═════ EXCERPTED DATA

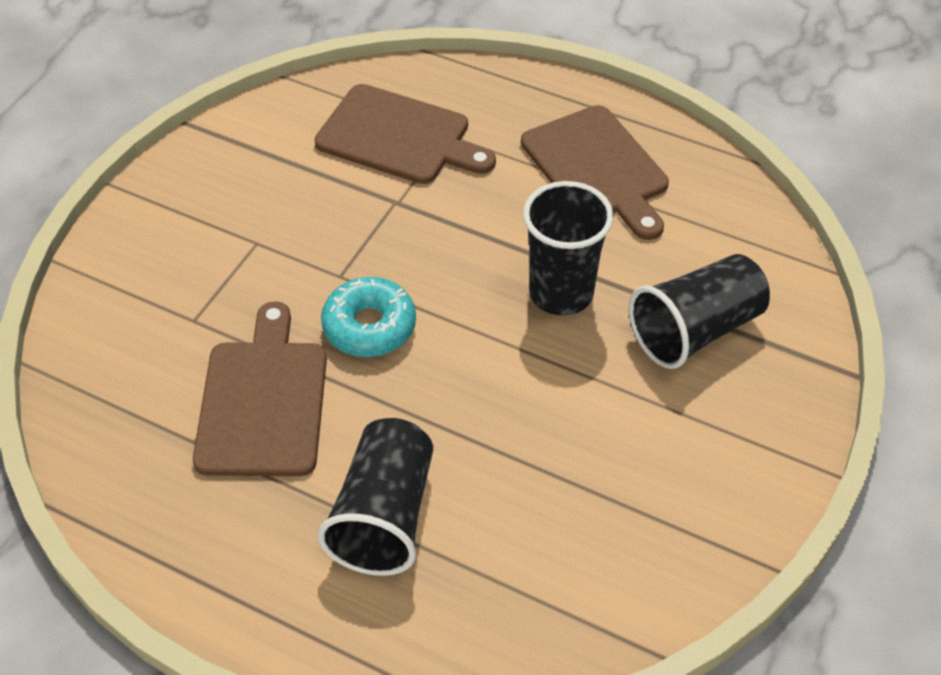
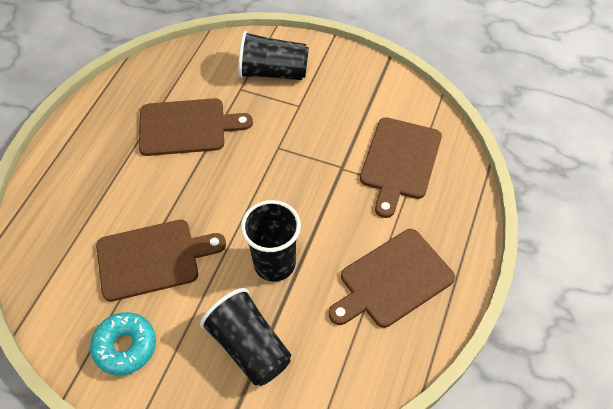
camera: 85 degrees right, 5 degrees up
black cup [318,418,433,576] -> black cup moved to [238,31,309,80]
turquoise donut [321,277,416,357] -> turquoise donut moved to [90,312,156,375]
none -> brown cutting board [96,220,226,302]

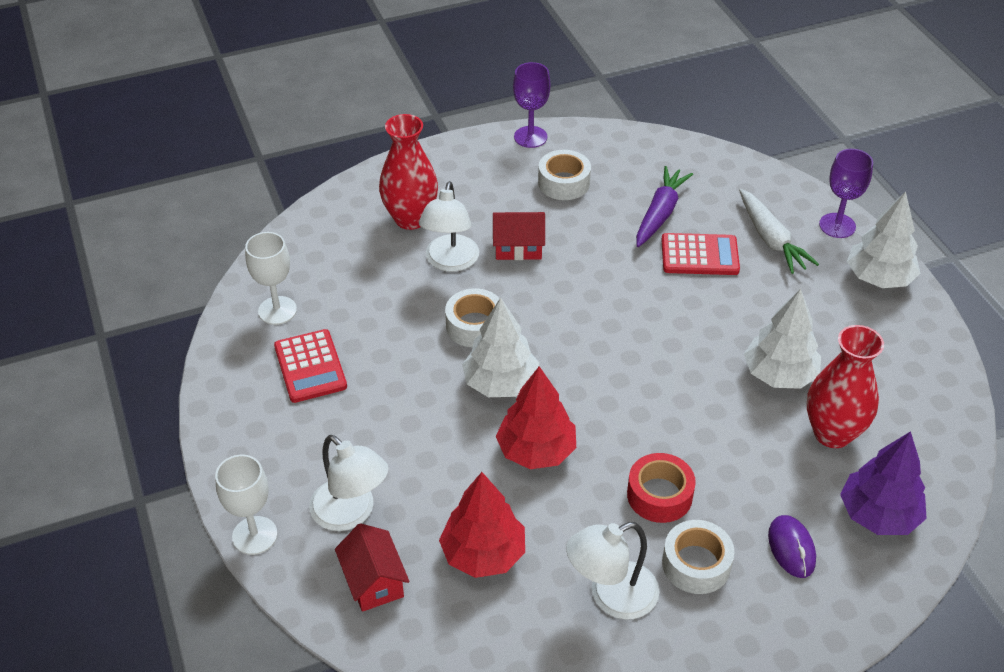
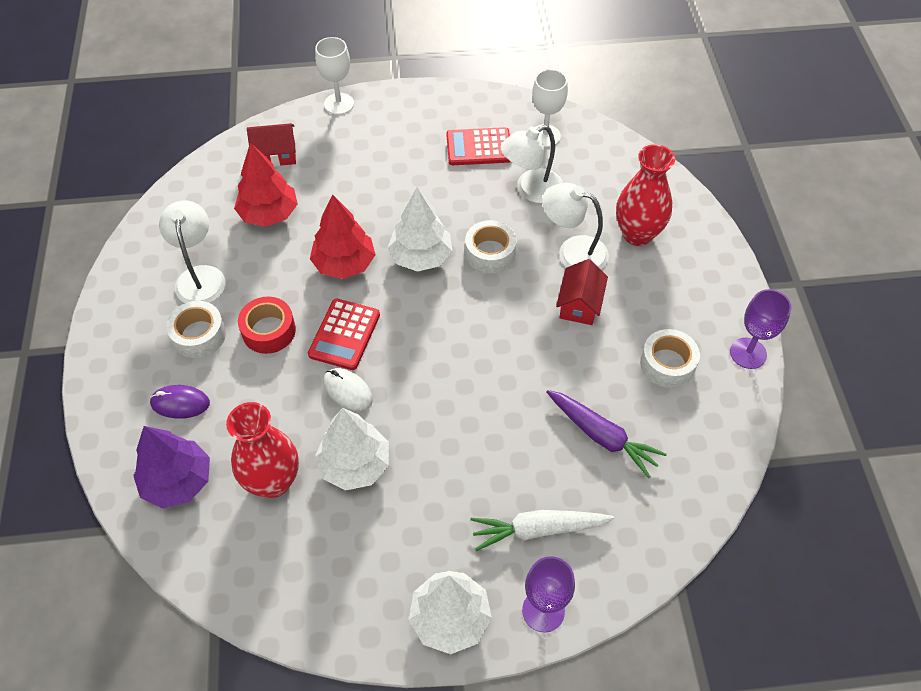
camera: 105 degrees right, 10 degrees up
white lamp [309,435,388,531] -> white lamp moved to [501,125,563,203]
red calculator [661,233,740,275] -> red calculator moved to [308,299,380,370]
none -> white mouse [323,368,373,411]

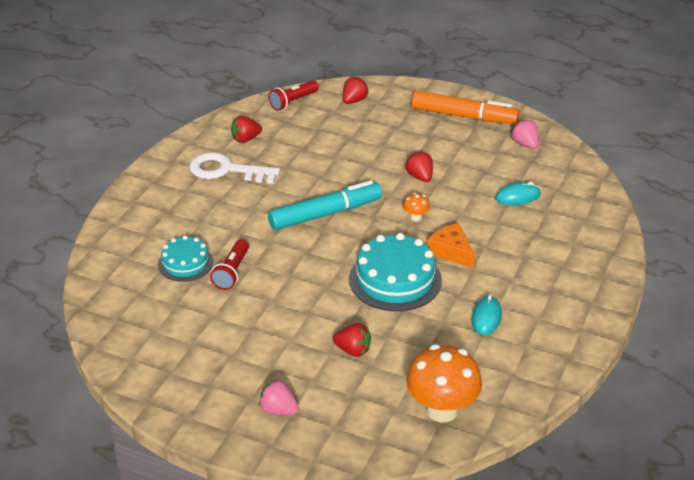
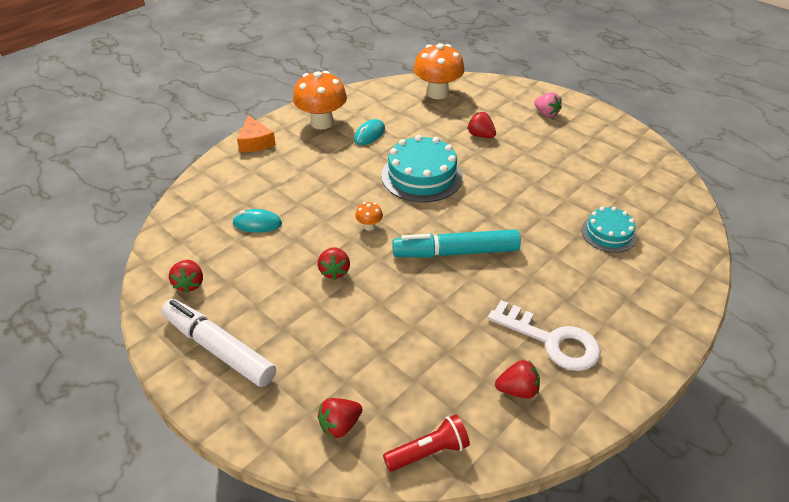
camera: 160 degrees left, 5 degrees up
red flashlight [210,239,249,290] -> none
orange marker [412,91,519,124] -> white marker [161,299,276,387]
orange cheese [427,223,475,268] -> orange cheese moved to [237,115,276,152]
pink strawberry [511,119,539,149] -> red strawberry [169,260,203,293]
none -> orange mushroom [293,71,347,129]

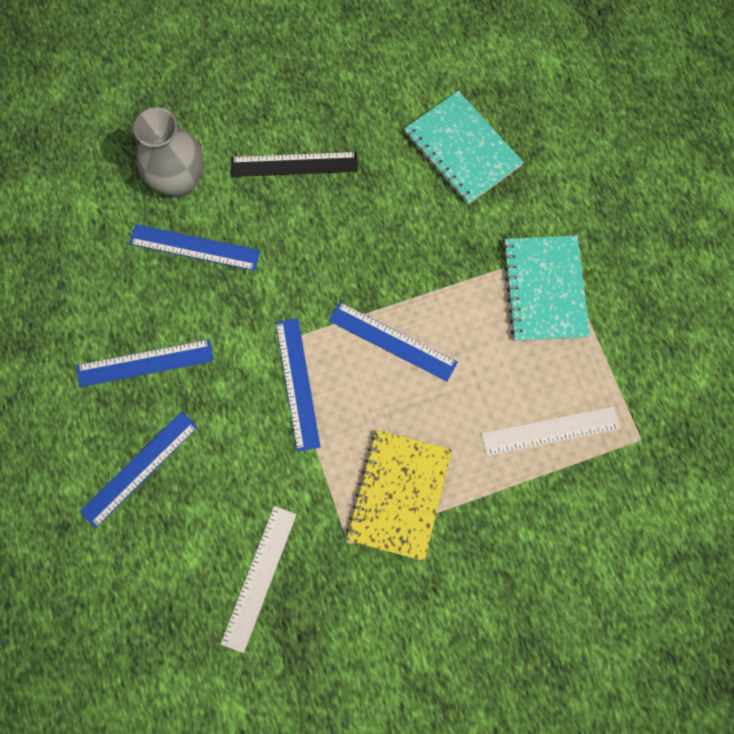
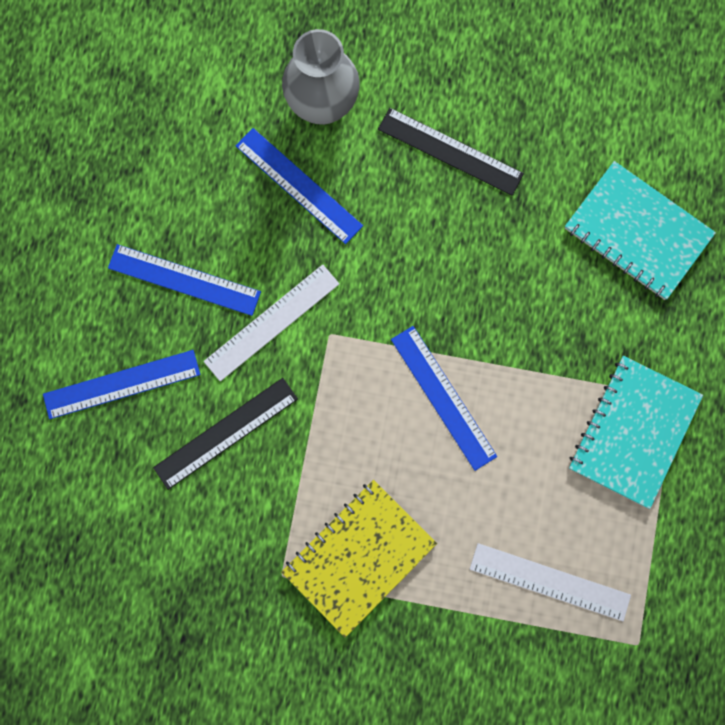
camera: 30 degrees right, 5 degrees up
white ruler [221,506,297,653] -> white ruler moved to [204,264,339,381]
blue ruler [276,318,320,452] -> none
turquoise notebook [404,91,524,204] -> turquoise notebook turned 45 degrees counterclockwise [565,161,716,300]
none -> black ruler [153,378,298,490]

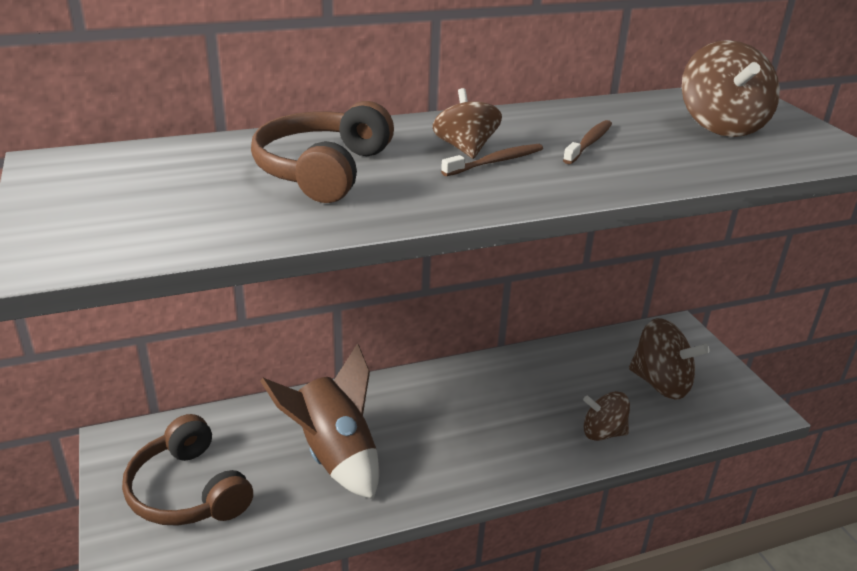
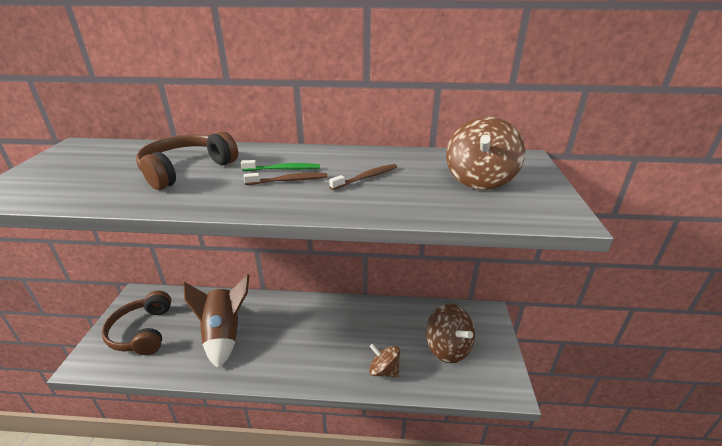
camera: 25 degrees right, 0 degrees up
brown spinning top [432,88,502,159] -> green toothbrush [241,160,320,171]

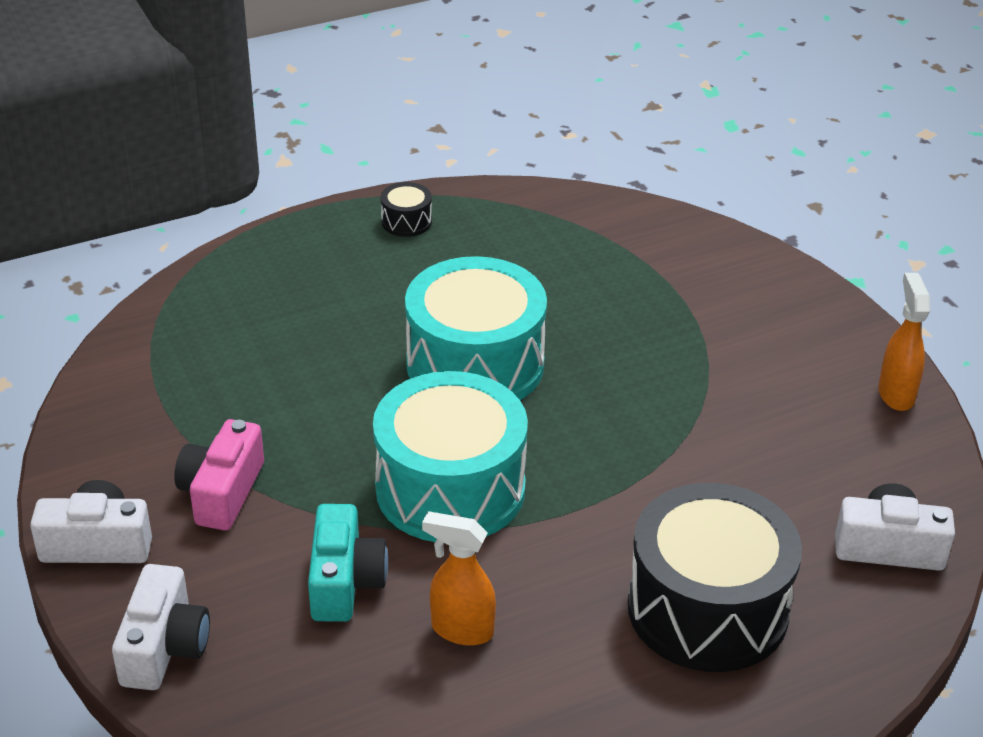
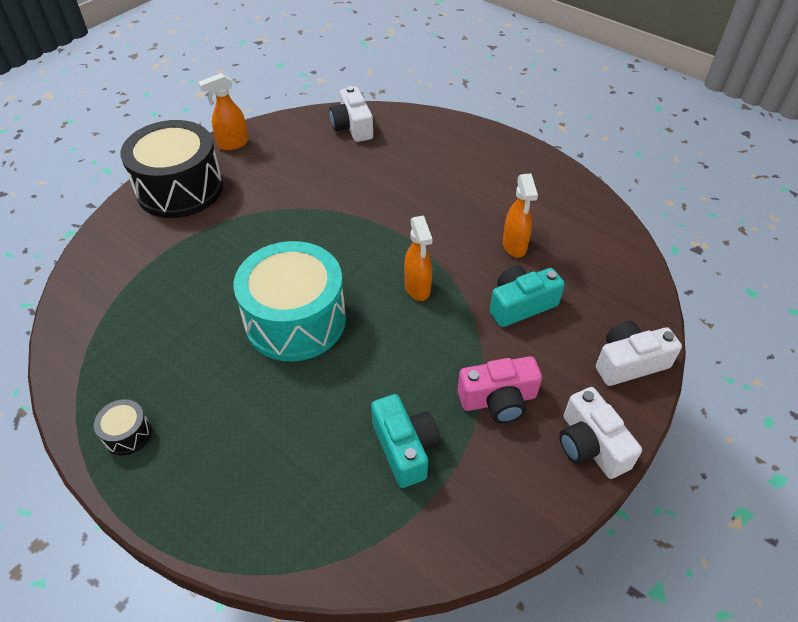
camera: 115 degrees left, 10 degrees up
turquoise drum [373,371,528,542] -> orange spray bottle [404,215,432,301]
black drum [628,483,802,672] -> black drum moved to [120,120,223,218]
none -> turquoise camera [371,394,440,488]

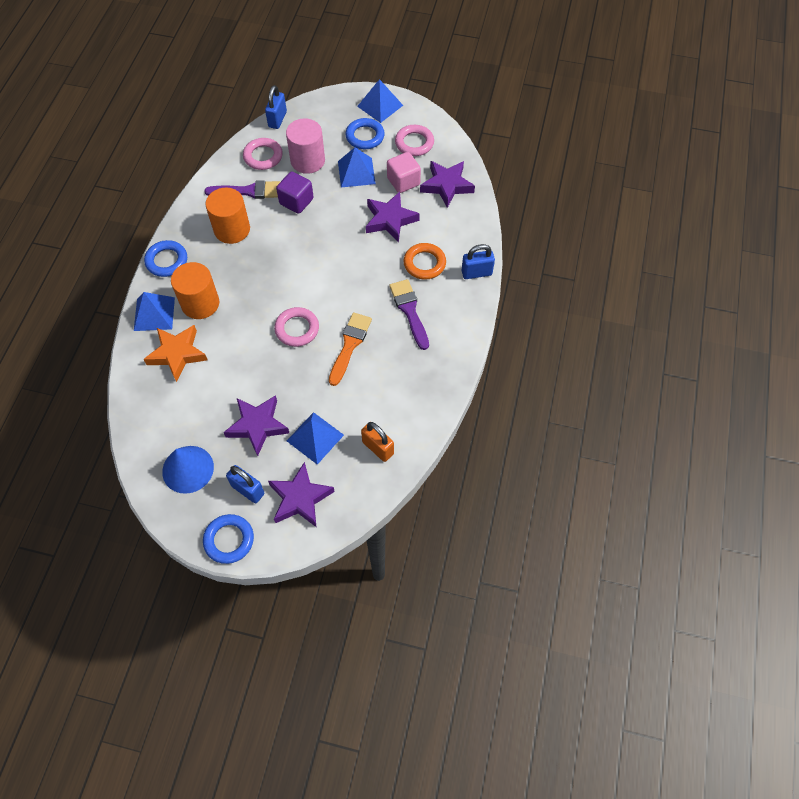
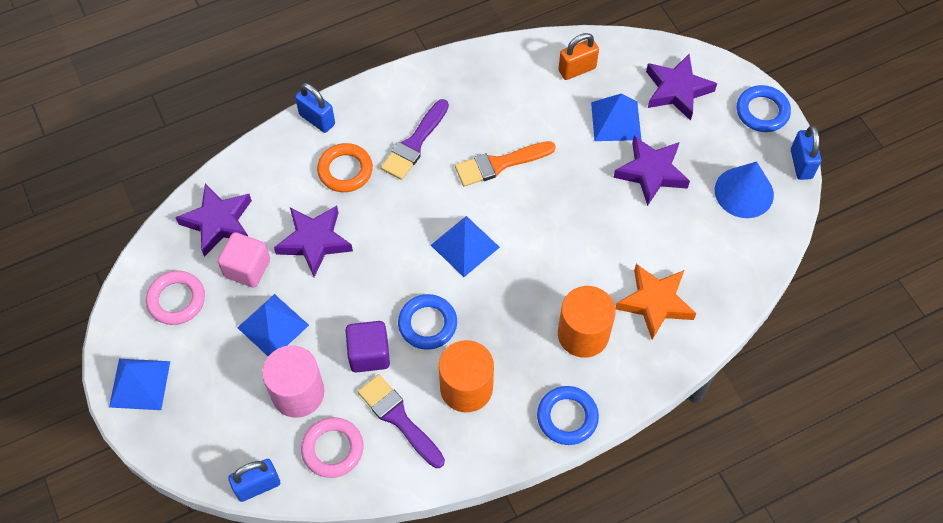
camera: 130 degrees left, 0 degrees up
blue pyramid [134,292,175,331] -> blue pyramid moved to [431,216,500,277]
blue padlock [226,465,264,503] -> blue padlock moved to [791,126,821,180]
pink ring [274,307,319,347] -> none
blue ring [345,118,385,149] -> blue ring moved to [398,294,457,350]
orange padlock [361,422,394,462] -> orange padlock turned 60 degrees clockwise [559,33,599,80]

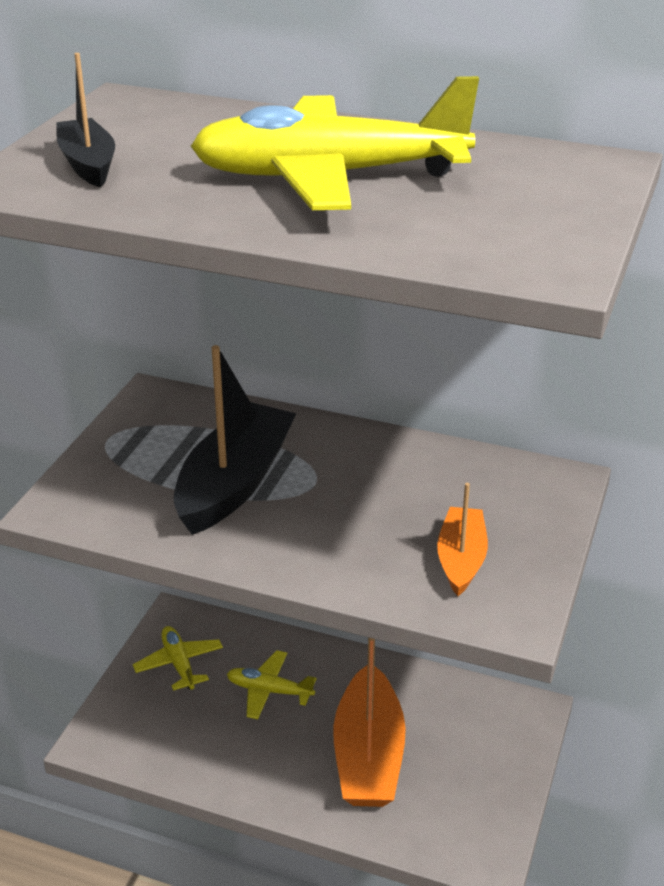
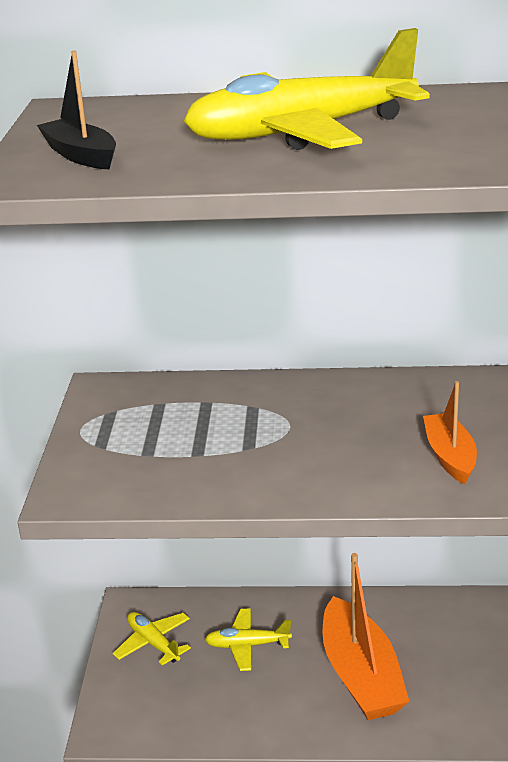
camera: 15 degrees left, 5 degrees down
black boat [174,345,296,535] -> none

══════════

ACTION ITEM. From the records above, count the lines that contain "ring". Only the number should be written.

YOUR RESPONSE. 2